↓↓↓

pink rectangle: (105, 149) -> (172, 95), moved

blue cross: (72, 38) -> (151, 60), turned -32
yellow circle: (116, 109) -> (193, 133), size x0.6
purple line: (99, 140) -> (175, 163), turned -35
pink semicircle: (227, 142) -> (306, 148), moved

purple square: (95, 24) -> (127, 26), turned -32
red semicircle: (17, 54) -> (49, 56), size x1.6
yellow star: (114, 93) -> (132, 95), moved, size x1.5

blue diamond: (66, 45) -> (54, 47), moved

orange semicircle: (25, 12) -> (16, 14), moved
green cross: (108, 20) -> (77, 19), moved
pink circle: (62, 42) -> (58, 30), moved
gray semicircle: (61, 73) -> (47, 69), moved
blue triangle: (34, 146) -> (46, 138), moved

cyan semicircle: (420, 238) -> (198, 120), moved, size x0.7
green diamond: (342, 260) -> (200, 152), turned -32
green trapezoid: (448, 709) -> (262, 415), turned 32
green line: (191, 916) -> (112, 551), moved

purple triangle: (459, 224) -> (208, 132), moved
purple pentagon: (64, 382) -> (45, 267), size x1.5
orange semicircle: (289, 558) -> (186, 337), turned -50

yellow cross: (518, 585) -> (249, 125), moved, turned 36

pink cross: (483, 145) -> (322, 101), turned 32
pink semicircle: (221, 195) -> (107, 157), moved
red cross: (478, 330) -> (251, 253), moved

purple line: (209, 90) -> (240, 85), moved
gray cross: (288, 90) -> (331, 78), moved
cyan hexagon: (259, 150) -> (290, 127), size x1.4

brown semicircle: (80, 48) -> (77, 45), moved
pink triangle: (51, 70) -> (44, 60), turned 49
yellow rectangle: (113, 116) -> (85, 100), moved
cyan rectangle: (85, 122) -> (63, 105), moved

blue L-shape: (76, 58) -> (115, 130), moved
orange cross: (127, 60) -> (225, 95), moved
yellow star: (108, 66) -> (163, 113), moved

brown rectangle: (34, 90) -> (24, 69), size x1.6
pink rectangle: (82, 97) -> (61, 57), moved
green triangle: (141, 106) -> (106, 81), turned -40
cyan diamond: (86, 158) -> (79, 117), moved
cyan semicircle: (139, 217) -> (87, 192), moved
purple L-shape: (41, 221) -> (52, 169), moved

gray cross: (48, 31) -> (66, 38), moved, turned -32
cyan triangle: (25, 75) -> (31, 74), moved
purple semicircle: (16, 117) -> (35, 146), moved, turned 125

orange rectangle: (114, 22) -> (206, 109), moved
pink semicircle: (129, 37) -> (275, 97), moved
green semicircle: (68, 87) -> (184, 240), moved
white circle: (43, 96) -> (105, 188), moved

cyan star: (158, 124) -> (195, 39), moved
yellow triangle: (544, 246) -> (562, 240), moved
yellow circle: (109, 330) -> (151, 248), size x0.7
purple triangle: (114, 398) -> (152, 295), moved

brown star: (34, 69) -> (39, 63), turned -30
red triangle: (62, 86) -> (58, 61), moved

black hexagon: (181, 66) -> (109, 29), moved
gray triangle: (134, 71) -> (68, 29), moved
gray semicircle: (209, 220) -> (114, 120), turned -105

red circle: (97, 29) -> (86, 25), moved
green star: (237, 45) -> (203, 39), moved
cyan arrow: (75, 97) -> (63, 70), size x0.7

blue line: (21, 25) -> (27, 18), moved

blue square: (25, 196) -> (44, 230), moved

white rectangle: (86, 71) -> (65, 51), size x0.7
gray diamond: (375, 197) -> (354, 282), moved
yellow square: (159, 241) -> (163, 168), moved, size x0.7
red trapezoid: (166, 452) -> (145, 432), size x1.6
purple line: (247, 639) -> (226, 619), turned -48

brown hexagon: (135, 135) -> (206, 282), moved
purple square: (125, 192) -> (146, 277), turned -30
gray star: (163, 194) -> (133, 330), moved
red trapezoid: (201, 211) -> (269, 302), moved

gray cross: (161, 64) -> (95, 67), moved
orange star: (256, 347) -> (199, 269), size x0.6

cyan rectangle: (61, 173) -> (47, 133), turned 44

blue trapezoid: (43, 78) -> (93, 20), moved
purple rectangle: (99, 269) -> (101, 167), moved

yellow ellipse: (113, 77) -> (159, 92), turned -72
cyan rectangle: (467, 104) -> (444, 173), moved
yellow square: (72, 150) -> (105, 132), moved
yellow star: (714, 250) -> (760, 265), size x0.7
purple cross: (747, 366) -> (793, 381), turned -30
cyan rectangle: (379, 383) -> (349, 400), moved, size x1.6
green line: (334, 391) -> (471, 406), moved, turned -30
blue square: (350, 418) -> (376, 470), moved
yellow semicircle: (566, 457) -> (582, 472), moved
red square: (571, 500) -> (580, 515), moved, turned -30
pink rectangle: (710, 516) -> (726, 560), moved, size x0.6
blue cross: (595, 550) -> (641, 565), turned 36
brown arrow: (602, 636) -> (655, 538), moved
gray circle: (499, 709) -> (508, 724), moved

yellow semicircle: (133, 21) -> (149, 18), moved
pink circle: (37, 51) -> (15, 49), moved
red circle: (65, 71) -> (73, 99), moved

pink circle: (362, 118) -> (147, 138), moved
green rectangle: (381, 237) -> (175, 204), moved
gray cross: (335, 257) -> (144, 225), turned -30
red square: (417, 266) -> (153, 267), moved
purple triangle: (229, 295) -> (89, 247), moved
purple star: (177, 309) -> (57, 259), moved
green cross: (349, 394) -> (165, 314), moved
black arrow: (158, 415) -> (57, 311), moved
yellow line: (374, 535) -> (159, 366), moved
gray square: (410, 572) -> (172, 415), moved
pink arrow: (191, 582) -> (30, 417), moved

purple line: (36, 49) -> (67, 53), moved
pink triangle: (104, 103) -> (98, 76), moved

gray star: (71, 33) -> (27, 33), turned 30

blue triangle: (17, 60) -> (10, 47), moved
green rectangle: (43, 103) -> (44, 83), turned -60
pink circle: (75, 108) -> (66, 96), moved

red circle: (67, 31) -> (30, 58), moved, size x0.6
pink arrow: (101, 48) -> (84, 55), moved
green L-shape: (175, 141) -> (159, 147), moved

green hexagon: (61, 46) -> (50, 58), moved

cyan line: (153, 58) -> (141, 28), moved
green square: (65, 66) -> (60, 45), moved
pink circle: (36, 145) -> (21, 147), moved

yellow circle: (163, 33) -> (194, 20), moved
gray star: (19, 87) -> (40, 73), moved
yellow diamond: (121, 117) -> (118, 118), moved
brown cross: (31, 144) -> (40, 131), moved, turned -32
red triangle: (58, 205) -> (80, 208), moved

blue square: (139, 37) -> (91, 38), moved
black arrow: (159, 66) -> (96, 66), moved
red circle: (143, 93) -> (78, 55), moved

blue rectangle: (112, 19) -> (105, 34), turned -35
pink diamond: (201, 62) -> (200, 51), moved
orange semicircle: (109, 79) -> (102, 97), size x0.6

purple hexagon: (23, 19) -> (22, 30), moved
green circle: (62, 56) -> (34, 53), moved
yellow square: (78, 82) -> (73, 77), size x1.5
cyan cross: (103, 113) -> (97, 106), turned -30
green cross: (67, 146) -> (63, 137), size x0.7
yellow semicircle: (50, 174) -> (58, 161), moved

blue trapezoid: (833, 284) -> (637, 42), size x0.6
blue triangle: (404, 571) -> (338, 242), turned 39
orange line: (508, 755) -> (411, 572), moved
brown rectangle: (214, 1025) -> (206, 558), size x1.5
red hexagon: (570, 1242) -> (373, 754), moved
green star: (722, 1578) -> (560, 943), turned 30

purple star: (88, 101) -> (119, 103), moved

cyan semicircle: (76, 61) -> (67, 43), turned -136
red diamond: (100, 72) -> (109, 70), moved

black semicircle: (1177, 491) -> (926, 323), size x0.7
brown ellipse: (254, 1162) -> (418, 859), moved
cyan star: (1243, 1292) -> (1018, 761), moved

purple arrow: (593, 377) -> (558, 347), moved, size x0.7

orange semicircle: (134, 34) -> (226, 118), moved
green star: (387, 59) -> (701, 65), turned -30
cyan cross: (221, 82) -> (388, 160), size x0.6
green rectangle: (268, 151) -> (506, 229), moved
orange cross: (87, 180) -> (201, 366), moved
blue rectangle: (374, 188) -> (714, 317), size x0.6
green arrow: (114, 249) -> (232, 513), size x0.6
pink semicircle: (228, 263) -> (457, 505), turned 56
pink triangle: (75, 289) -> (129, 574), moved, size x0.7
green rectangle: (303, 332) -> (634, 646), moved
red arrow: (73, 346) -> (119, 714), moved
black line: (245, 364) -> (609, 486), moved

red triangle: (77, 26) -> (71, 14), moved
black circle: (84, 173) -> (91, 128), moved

↑↑↑

Working from the material above, restate word for word the lines between the line with "cyan line: (153, 58) -> (141, 28), moved" and the line with "cyan star: (1243, 1292) -> (1018, 761), moved", both included, and only those.

cyan line: (153, 58) -> (141, 28), moved
green square: (65, 66) -> (60, 45), moved
pink circle: (36, 145) -> (21, 147), moved

yellow circle: (163, 33) -> (194, 20), moved
gray star: (19, 87) -> (40, 73), moved
yellow diamond: (121, 117) -> (118, 118), moved
brown cross: (31, 144) -> (40, 131), moved, turned -32
red triangle: (58, 205) -> (80, 208), moved

blue square: (139, 37) -> (91, 38), moved
black arrow: (159, 66) -> (96, 66), moved
red circle: (143, 93) -> (78, 55), moved

blue rectangle: (112, 19) -> (105, 34), turned -35
pink diamond: (201, 62) -> (200, 51), moved
orange semicircle: (109, 79) -> (102, 97), size x0.6

purple hexagon: (23, 19) -> (22, 30), moved
green circle: (62, 56) -> (34, 53), moved
yellow square: (78, 82) -> (73, 77), size x1.5
cyan cross: (103, 113) -> (97, 106), turned -30
green cross: (67, 146) -> (63, 137), size x0.7
yellow semicircle: (50, 174) -> (58, 161), moved

blue trapezoid: (833, 284) -> (637, 42), size x0.6
blue triangle: (404, 571) -> (338, 242), turned 39
orange line: (508, 755) -> (411, 572), moved
brown rectangle: (214, 1025) -> (206, 558), size x1.5
red hexagon: (570, 1242) -> (373, 754), moved
green star: (722, 1578) -> (560, 943), turned 30

purple star: (88, 101) -> (119, 103), moved

cyan semicircle: (76, 61) -> (67, 43), turned -136
red diamond: (100, 72) -> (109, 70), moved

black semicircle: (1177, 491) -> (926, 323), size x0.7
brown ellipse: (254, 1162) -> (418, 859), moved
cyan star: (1243, 1292) -> (1018, 761), moved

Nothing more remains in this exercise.